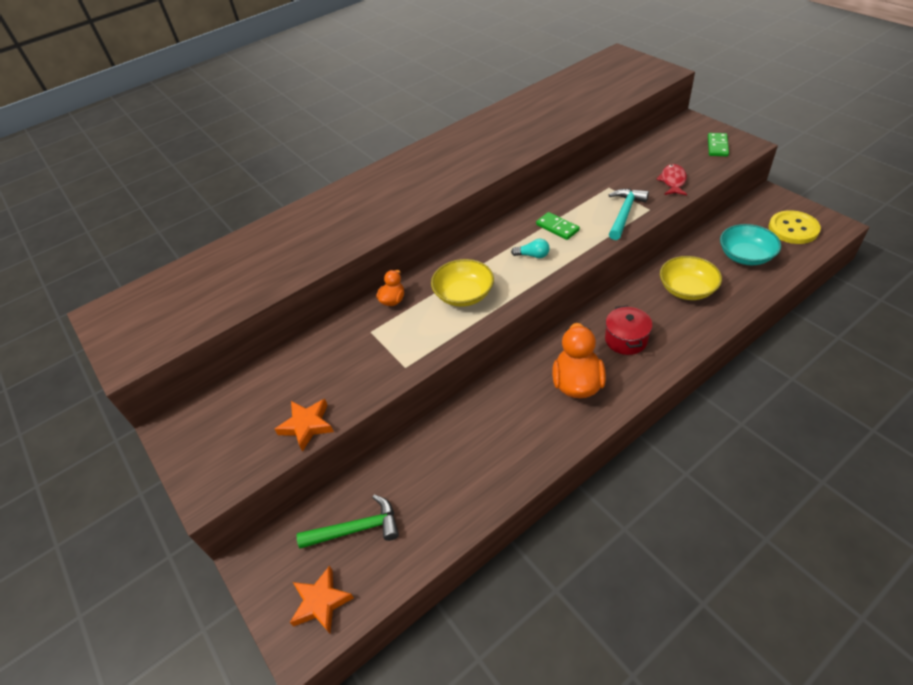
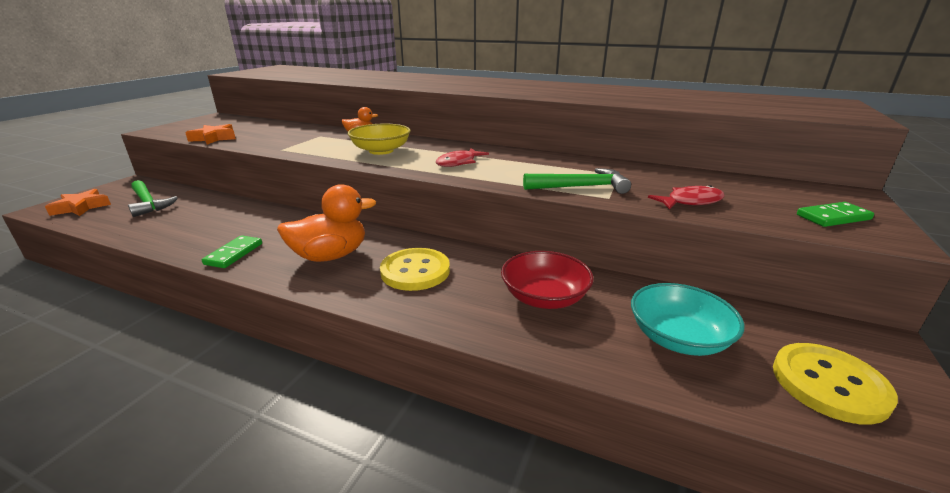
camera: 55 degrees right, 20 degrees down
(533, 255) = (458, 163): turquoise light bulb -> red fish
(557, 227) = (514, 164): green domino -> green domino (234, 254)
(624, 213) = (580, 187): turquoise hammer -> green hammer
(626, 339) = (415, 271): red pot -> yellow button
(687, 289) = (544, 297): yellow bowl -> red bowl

☆ ☆ ☆

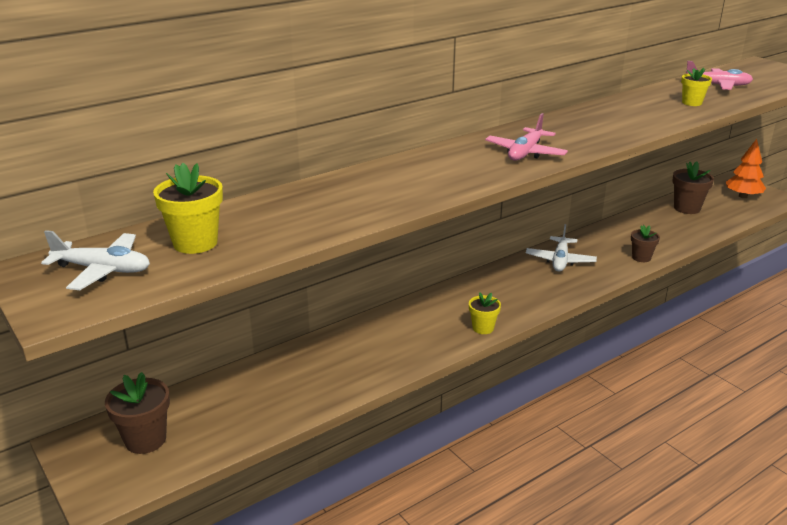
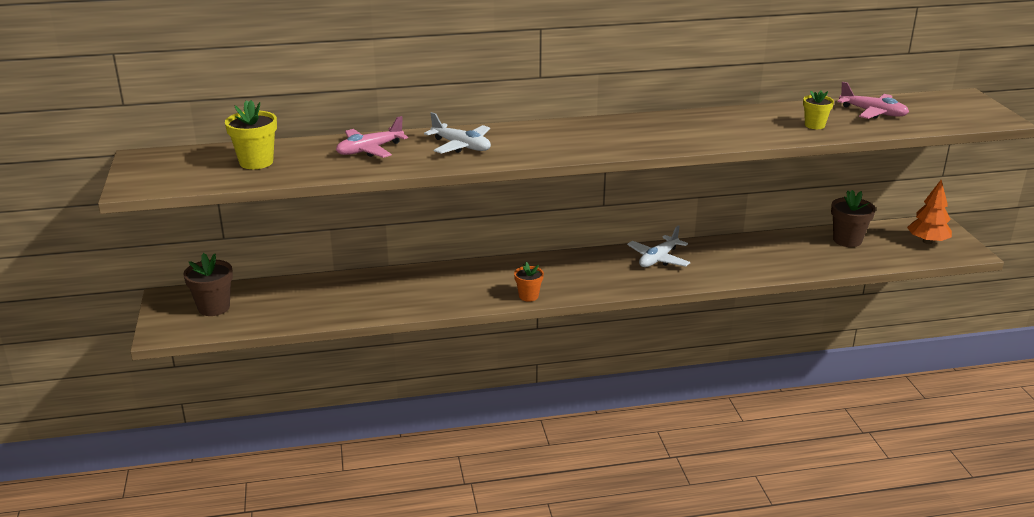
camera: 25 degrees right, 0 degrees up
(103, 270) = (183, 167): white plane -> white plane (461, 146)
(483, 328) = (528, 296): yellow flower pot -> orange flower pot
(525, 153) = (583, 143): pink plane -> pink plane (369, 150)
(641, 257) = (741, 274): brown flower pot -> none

☆ ☆ ☆

» What the exercise asks
Everything in the material above from the line that has "camera: 55 degrees right, 20 degrees down" through the line that has "(687, 289) = (544, 297): yellow" must be duplicated exactly, with no other lines given.

» Answer space
camera: 55 degrees right, 20 degrees down
(533, 255) = (458, 163): turquoise light bulb -> red fish
(557, 227) = (514, 164): green domino -> green domino (234, 254)
(624, 213) = (580, 187): turquoise hammer -> green hammer
(626, 339) = (415, 271): red pot -> yellow button
(687, 289) = (544, 297): yellow bowl -> red bowl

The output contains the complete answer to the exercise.